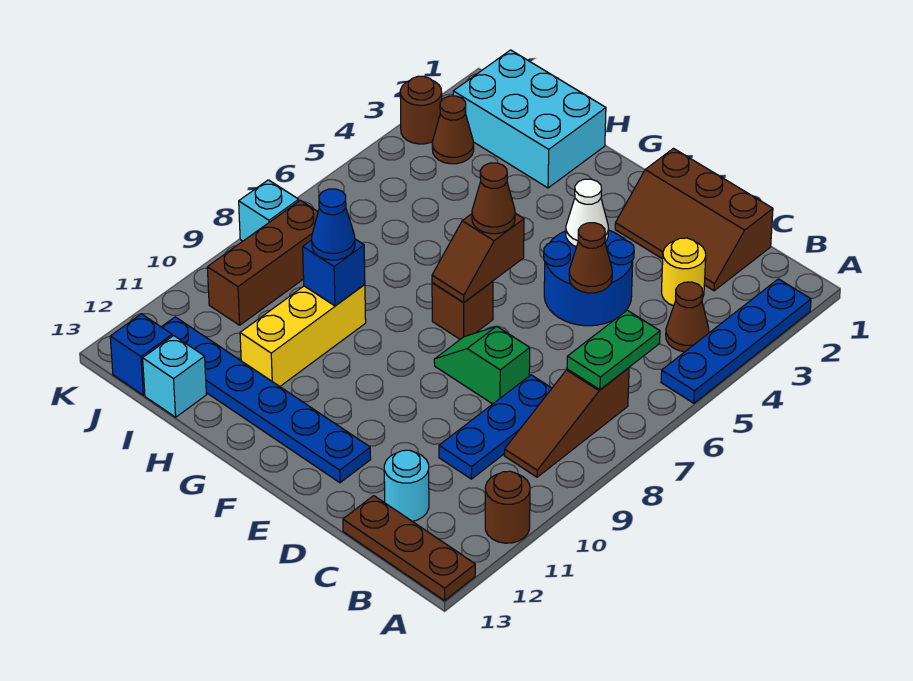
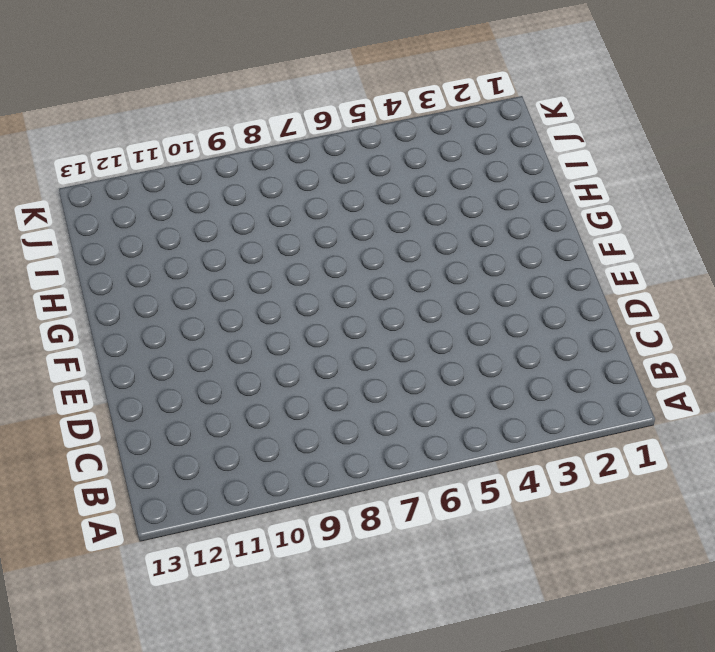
none -> blue plate A2:A5 level 1
none -> brown round brick A11 level 1
none -> brown plate A13:C13 level 1

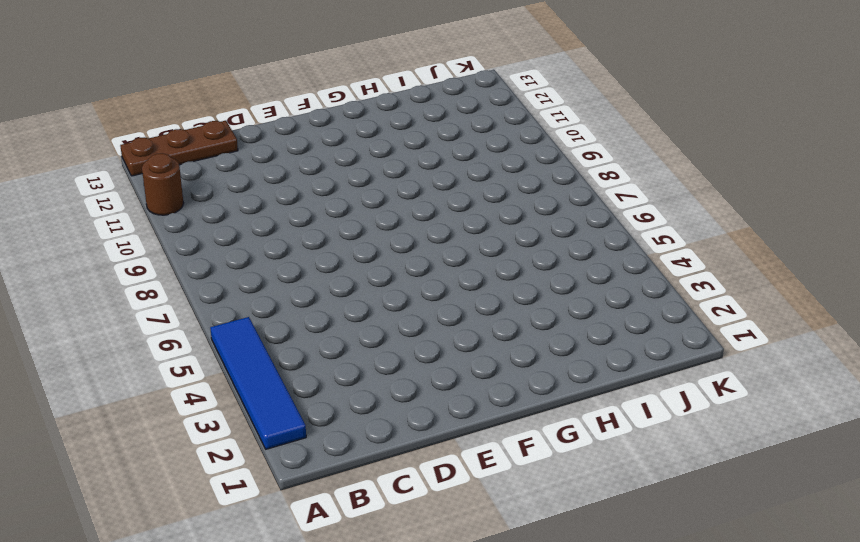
blue tile A2:A5 level 1 -> blue plate A2:A5 level 1
none -> brown cone B4 level 1
none -> brown slope B7:B9 level 1 top 7
none -> brown slope C1:E2 level 1 top 1

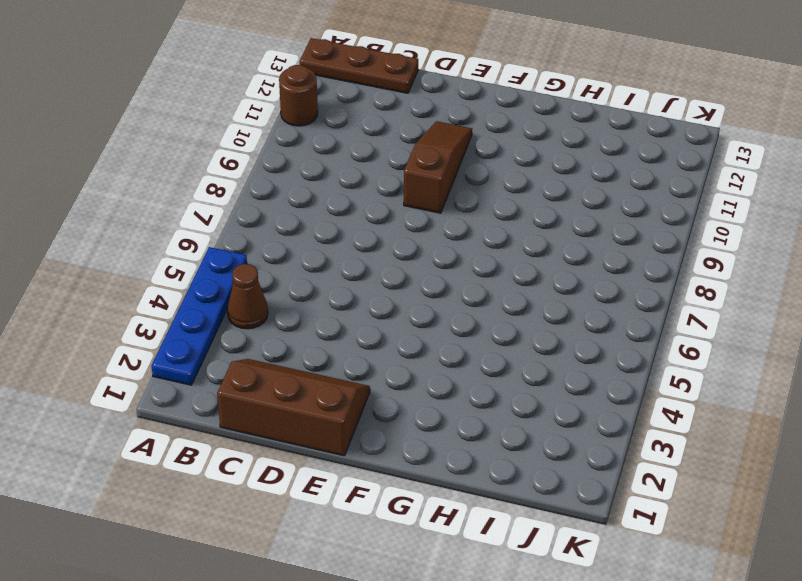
brown slope E9:E11 level 1 top 9 -> brown slope B7:B9 level 1 top 7
none -> yellow round brick C3 level 1
none -> blue plate C8:C10 level 1
none -> cyan round brick C12 level 1

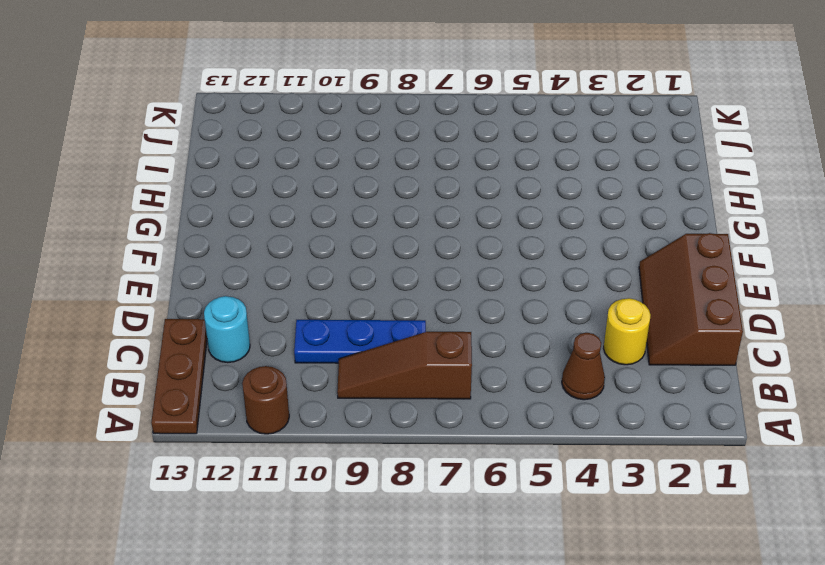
none -> blue plate A2:A5 level 1
none -> blue round brick D4:E5 level 1
none -> green slope D8:E8 level 1 top D

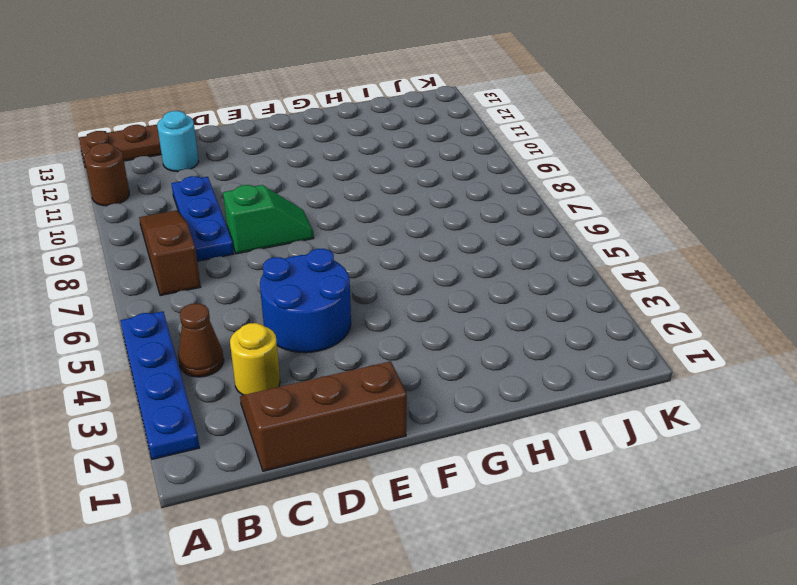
none -> blue plate E12:J12 level 1
none -> brown brick F7 level 1
none -> cyan brick H1:J2 level 1

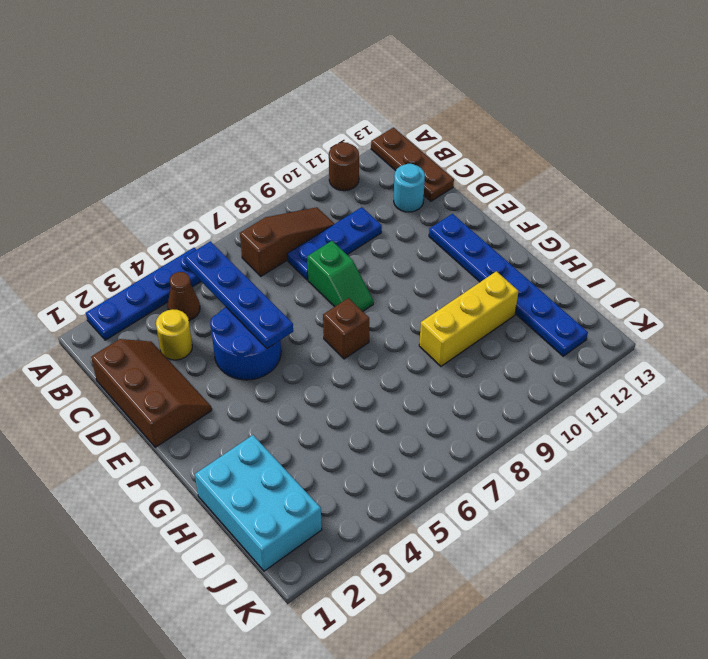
blue plate B5:E5 level 2 -> brown cone D5 level 2
none -> cyan brick I13 level 1
none -> brown cone J3 level 1
none -> brown brick J8:J10 level 1

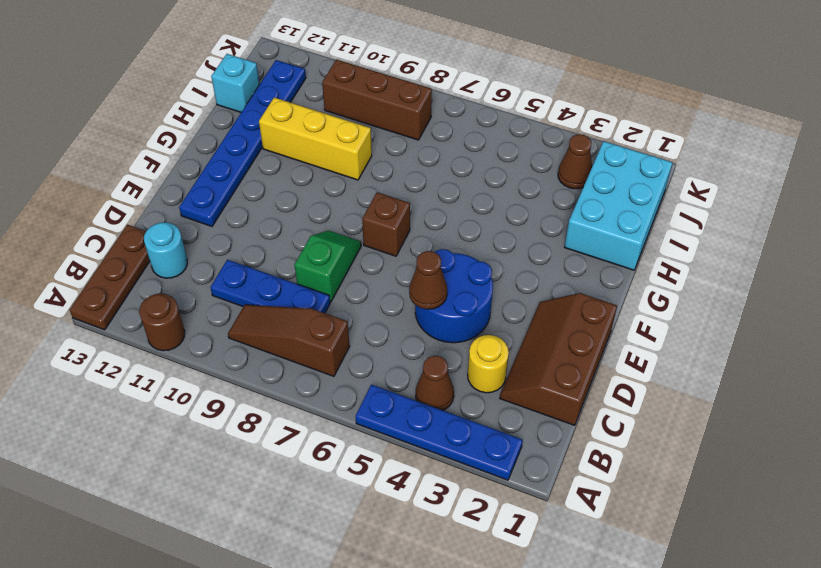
none -> blue brick J13 level 1
none -> brown round brick K3 level 1
none -> cyan brick K8 level 1

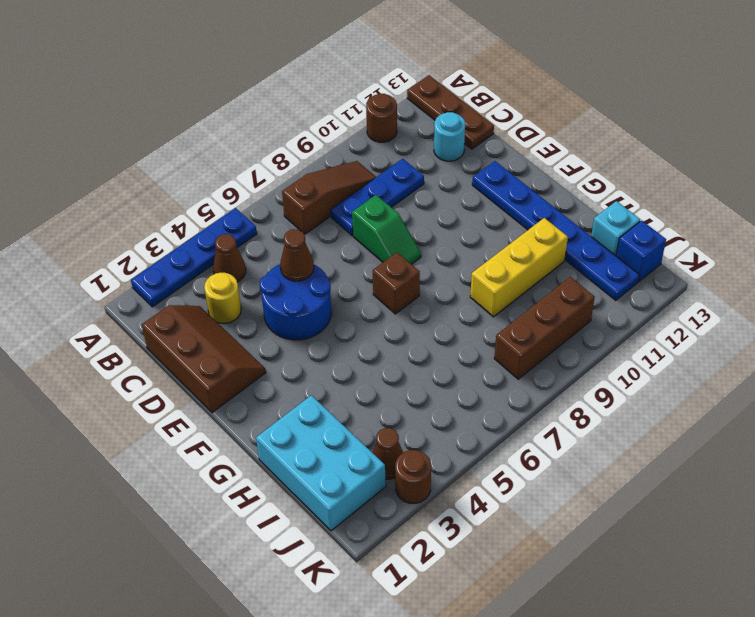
none -> cyan brick K8 level 1
none -> green plate B6:B7 level 2
none -> white cone E4 level 2

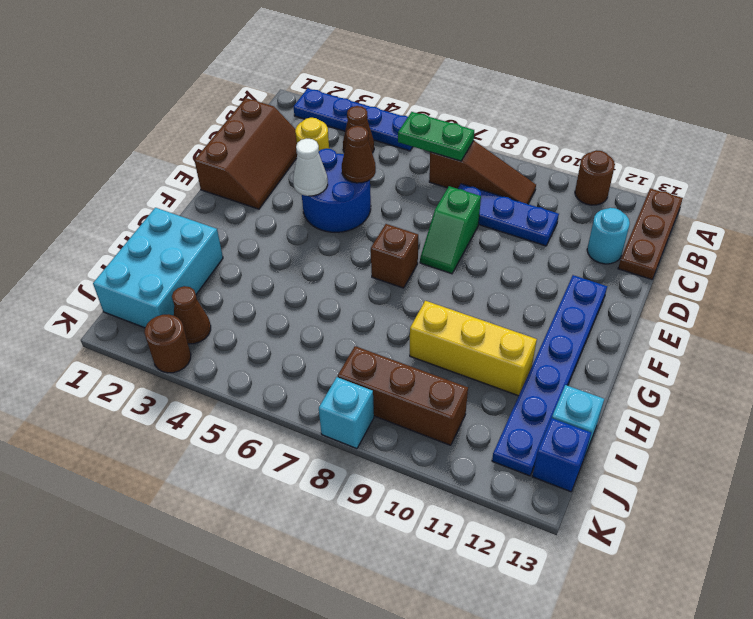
none -> brown slope F6:F7 level 2 top 6
none -> blue brick H9 level 2
none -> brown cone F6 level 3

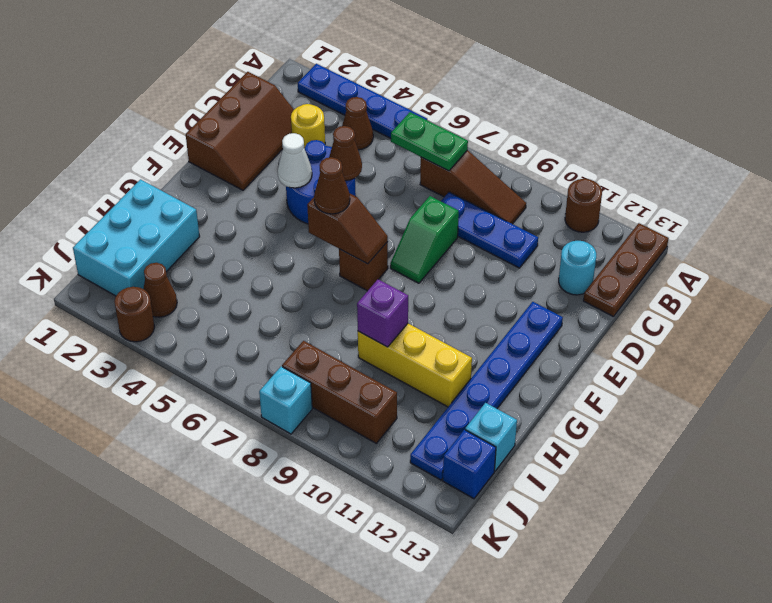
purple brick H9 level 2 -> blue brick H9 level 2
none -> blue cone H9 level 3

## [THE PROBLEM]
An exact copy of every entry above is needed, minus the pictures.

## [OUTPUT OF THE TASK]
none -> blue plate A2:A5 level 1
none -> brown round brick A11 level 1
none -> brown plate A13:C13 level 1

blue tile A2:A5 level 1 -> blue plate A2:A5 level 1
none -> brown cone B4 level 1
none -> brown slope B7:B9 level 1 top 7
none -> brown slope C1:E2 level 1 top 1

brown slope E9:E11 level 1 top 9 -> brown slope B7:B9 level 1 top 7
none -> yellow round brick C3 level 1
none -> blue plate C8:C10 level 1
none -> cyan round brick C12 level 1

none -> blue plate A2:A5 level 1
none -> blue round brick D4:E5 level 1
none -> green slope D8:E8 level 1 top D

none -> blue plate E12:J12 level 1
none -> brown brick F7 level 1
none -> cyan brick H1:J2 level 1

blue plate B5:E5 level 2 -> brown cone D5 level 2
none -> cyan brick I13 level 1
none -> brown cone J3 level 1
none -> brown brick J8:J10 level 1

none -> blue brick J13 level 1
none -> brown round brick K3 level 1
none -> cyan brick K8 level 1

none -> cyan brick K8 level 1
none -> green plate B6:B7 level 2
none -> white cone E4 level 2

none -> brown slope F6:F7 level 2 top 6
none -> blue brick H9 level 2
none -> brown cone F6 level 3

purple brick H9 level 2 -> blue brick H9 level 2
none -> blue cone H9 level 3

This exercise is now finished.